■ **WHAT YOU NEED TO DO**
Would you print all of the entries word for word?

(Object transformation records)
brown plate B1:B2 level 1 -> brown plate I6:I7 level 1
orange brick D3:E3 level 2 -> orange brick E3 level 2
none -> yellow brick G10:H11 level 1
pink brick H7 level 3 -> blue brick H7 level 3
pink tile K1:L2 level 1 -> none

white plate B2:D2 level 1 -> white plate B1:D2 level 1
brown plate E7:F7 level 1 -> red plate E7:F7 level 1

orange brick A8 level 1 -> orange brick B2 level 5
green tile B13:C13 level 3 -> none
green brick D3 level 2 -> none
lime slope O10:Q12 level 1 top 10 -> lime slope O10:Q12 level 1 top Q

■ **PROBLEM SOLUTION**
brown plate B1:B2 level 1 -> brown plate I6:I7 level 1
orange brick D3:E3 level 2 -> orange brick E3 level 2
none -> yellow brick G10:H11 level 1
pink brick H7 level 3 -> blue brick H7 level 3
pink tile K1:L2 level 1 -> none

white plate B2:D2 level 1 -> white plate B1:D2 level 1
brown plate E7:F7 level 1 -> red plate E7:F7 level 1

orange brick A8 level 1 -> orange brick B2 level 5
green tile B13:C13 level 3 -> none
green brick D3 level 2 -> none
lime slope O10:Q12 level 1 top 10 -> lime slope O10:Q12 level 1 top Q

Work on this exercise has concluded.